● **Work task**: For the material below, return exactly the lines starting at the line containing "camera: 30 degrees right, 0 degrees up" and ending at the line containing "none -> orange spray bottle [361,202,424,290]", both ends included, and no others.
Information given Block Start
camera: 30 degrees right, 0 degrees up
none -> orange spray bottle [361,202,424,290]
Information given Block End
Information given Block Start
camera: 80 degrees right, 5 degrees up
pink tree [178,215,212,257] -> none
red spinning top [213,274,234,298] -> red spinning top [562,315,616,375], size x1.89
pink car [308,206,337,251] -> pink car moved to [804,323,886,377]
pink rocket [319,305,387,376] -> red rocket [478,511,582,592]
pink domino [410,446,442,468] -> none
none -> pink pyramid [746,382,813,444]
Information given Block End
Information given Block Start
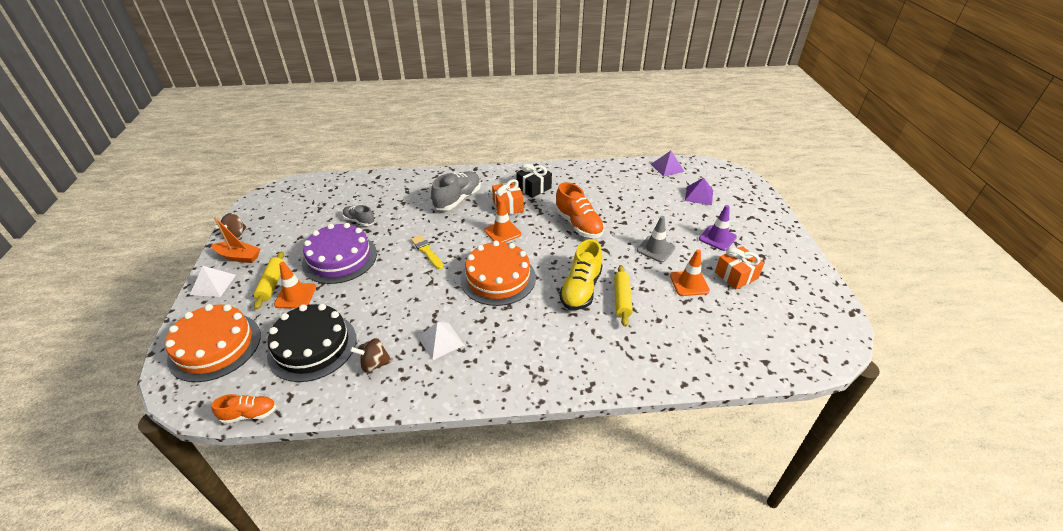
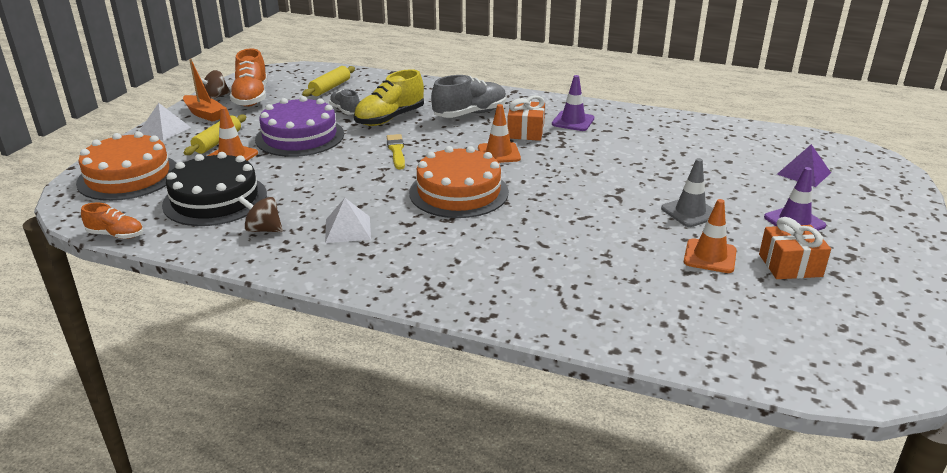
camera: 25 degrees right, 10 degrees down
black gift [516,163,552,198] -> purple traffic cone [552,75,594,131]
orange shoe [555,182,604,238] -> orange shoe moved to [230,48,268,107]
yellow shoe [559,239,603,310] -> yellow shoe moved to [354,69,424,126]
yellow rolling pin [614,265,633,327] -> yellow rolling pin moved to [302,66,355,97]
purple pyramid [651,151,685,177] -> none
Information given Block End
● **Answer section**:
camera: 30 degrees right, 0 degrees up
none -> orange spray bottle [361,202,424,290]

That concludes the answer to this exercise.